_The data_.
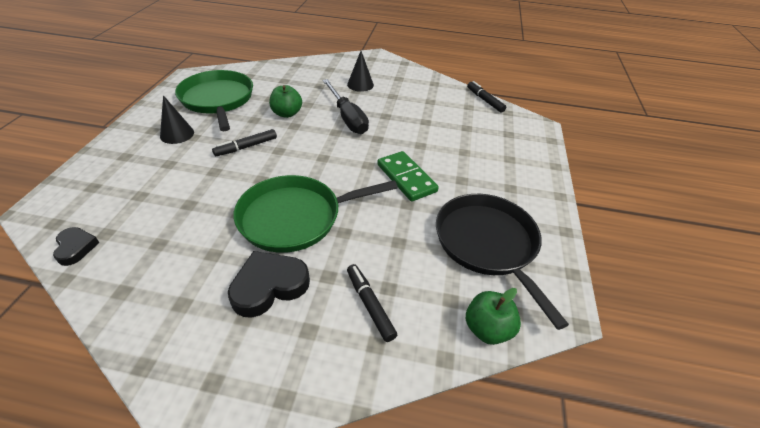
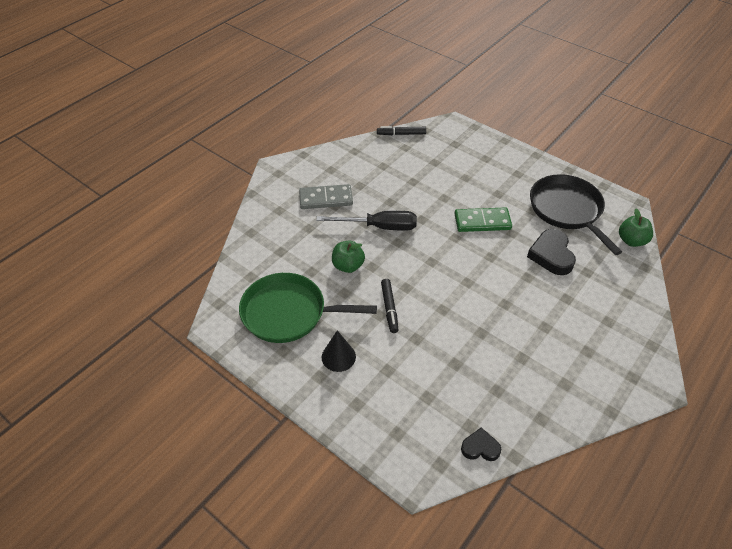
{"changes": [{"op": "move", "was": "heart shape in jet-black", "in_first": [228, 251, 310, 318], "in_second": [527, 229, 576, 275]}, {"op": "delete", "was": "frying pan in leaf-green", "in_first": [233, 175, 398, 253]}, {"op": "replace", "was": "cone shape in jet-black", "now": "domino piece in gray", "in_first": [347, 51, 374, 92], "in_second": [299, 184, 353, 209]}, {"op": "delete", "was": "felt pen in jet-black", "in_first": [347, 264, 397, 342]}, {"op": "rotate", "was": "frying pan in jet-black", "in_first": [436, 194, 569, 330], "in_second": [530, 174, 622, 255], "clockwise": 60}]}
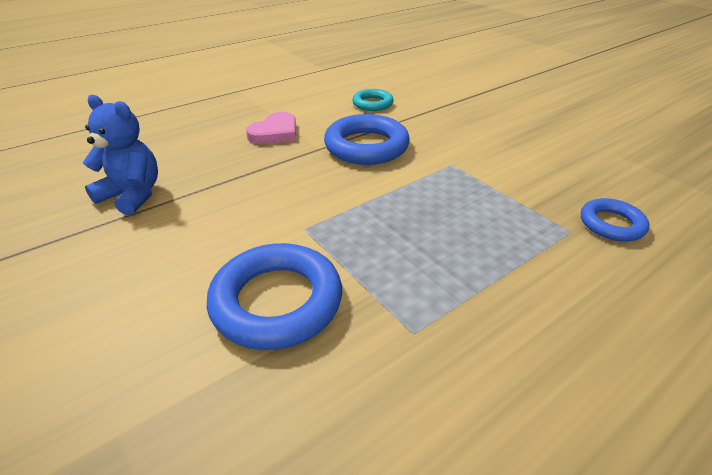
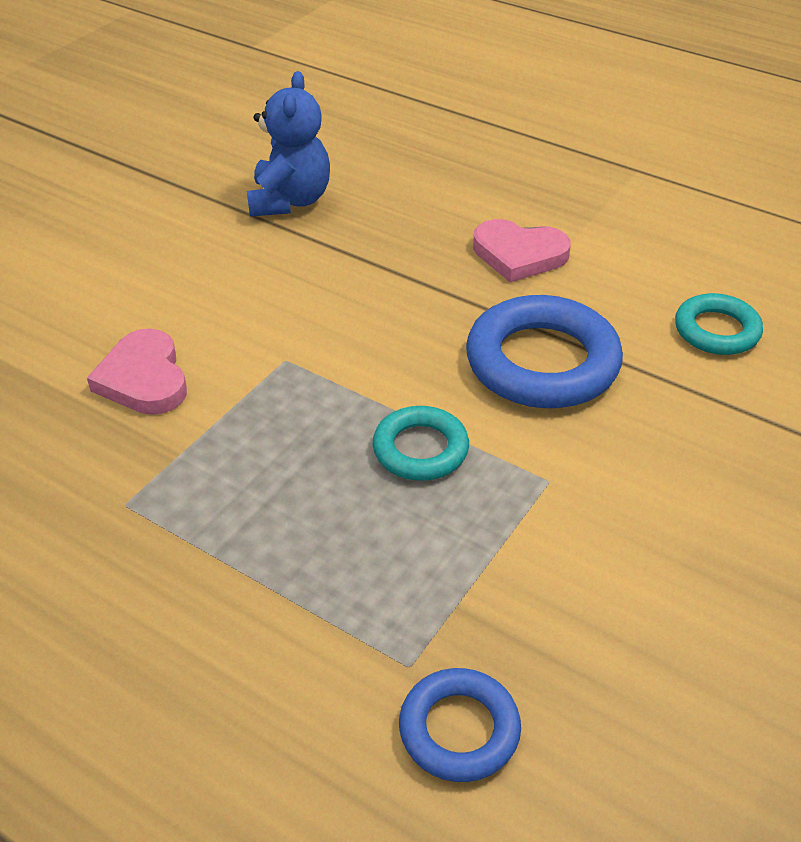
{"changes": [{"op": "replace", "was": "ring in cobalt", "now": "heart shape in pink", "in_first": [207, 243, 342, 350], "in_second": [87, 328, 187, 415]}, {"op": "insert", "now": "ring in turquoise", "in_second": [372, 406, 469, 481]}]}
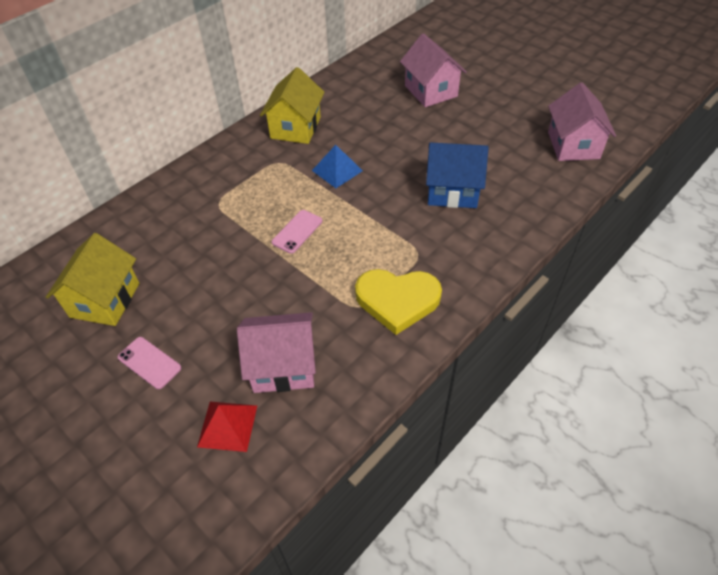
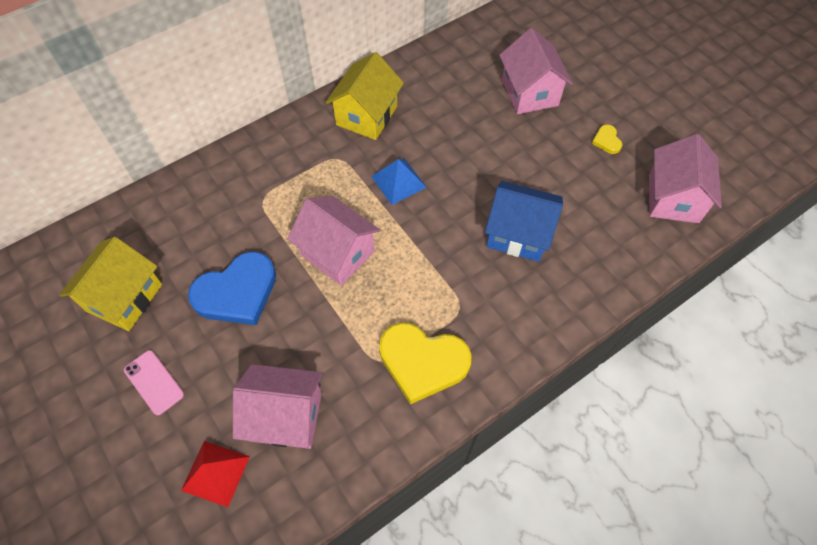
{"changes": [{"op": "replace", "was": "smartphone in pink", "now": "house in pink", "in_first": [272, 210, 322, 254], "in_second": [287, 196, 380, 286]}, {"op": "insert", "now": "heart shape in cobalt", "in_second": [188, 251, 276, 325]}, {"op": "insert", "now": "heart shape in yellow", "in_second": [592, 125, 622, 154]}]}
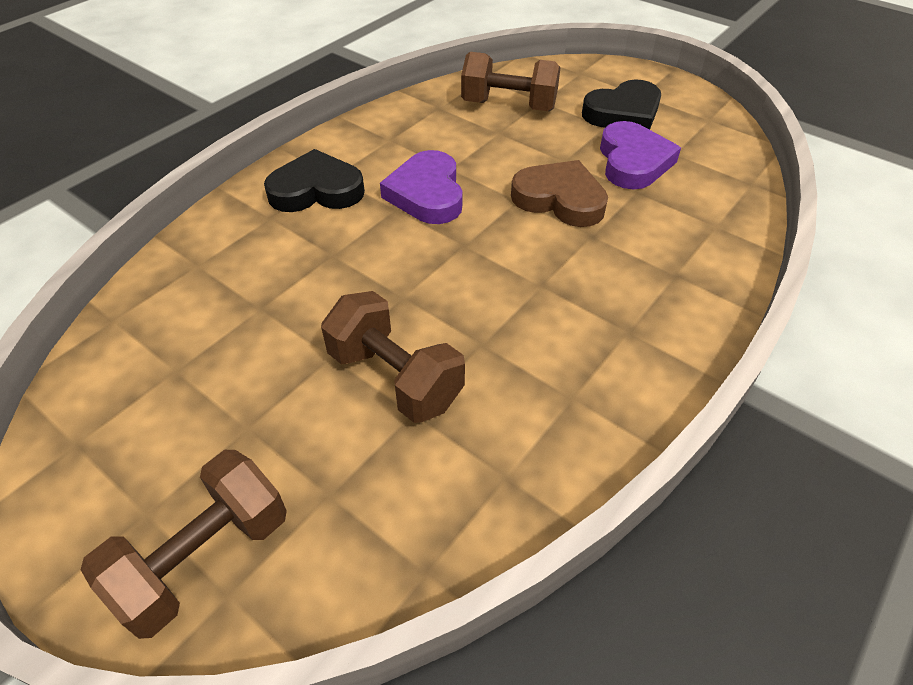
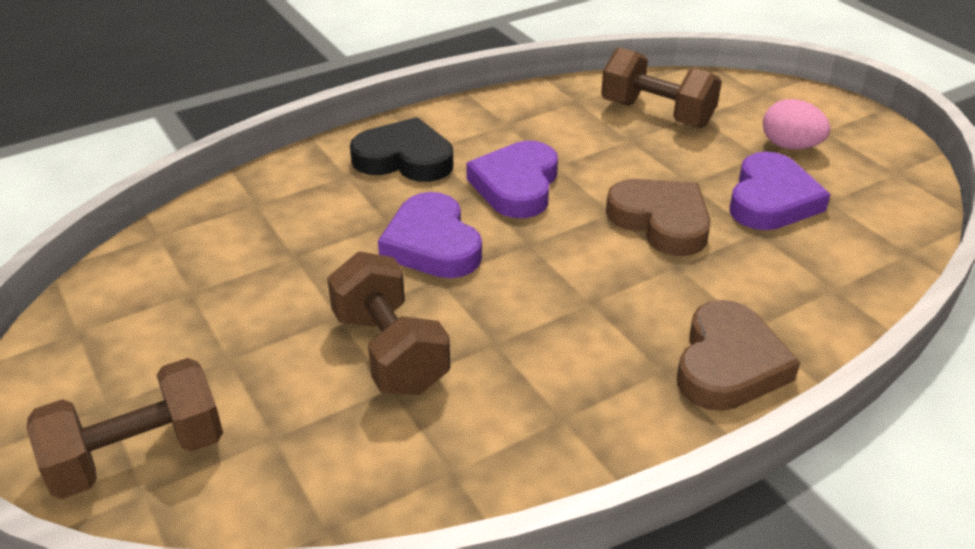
{"changes": [{"op": "replace", "was": "heart shape in jet-black", "now": "egg shape in pink", "in_first": [582, 79, 661, 130], "in_second": [763, 99, 830, 149]}, {"op": "insert", "now": "heart shape in royal purple", "in_second": [378, 192, 482, 278]}, {"op": "insert", "now": "heart shape in brown", "in_second": [677, 300, 800, 411]}]}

_Work request_. The output is to be the material in full and unaltered, with pictures omitted.

_Your response_.
{"changes": [{"op": "move", "was": "heart shape in jet-black", "in_first": [228, 251, 310, 318], "in_second": [527, 229, 576, 275]}, {"op": "delete", "was": "frying pan in leaf-green", "in_first": [233, 175, 398, 253]}, {"op": "replace", "was": "cone shape in jet-black", "now": "domino piece in gray", "in_first": [347, 51, 374, 92], "in_second": [299, 184, 353, 209]}, {"op": "delete", "was": "felt pen in jet-black", "in_first": [347, 264, 397, 342]}, {"op": "rotate", "was": "frying pan in jet-black", "in_first": [436, 194, 569, 330], "in_second": [530, 174, 622, 255], "clockwise": 60}]}
{"changes": [{"op": "replace", "was": "ring in cobalt", "now": "heart shape in pink", "in_first": [207, 243, 342, 350], "in_second": [87, 328, 187, 415]}, {"op": "insert", "now": "ring in turquoise", "in_second": [372, 406, 469, 481]}]}
{"changes": [{"op": "replace", "was": "smartphone in pink", "now": "house in pink", "in_first": [272, 210, 322, 254], "in_second": [287, 196, 380, 286]}, {"op": "insert", "now": "heart shape in cobalt", "in_second": [188, 251, 276, 325]}, {"op": "insert", "now": "heart shape in yellow", "in_second": [592, 125, 622, 154]}]}
{"changes": [{"op": "replace", "was": "heart shape in jet-black", "now": "egg shape in pink", "in_first": [582, 79, 661, 130], "in_second": [763, 99, 830, 149]}, {"op": "insert", "now": "heart shape in royal purple", "in_second": [378, 192, 482, 278]}, {"op": "insert", "now": "heart shape in brown", "in_second": [677, 300, 800, 411]}]}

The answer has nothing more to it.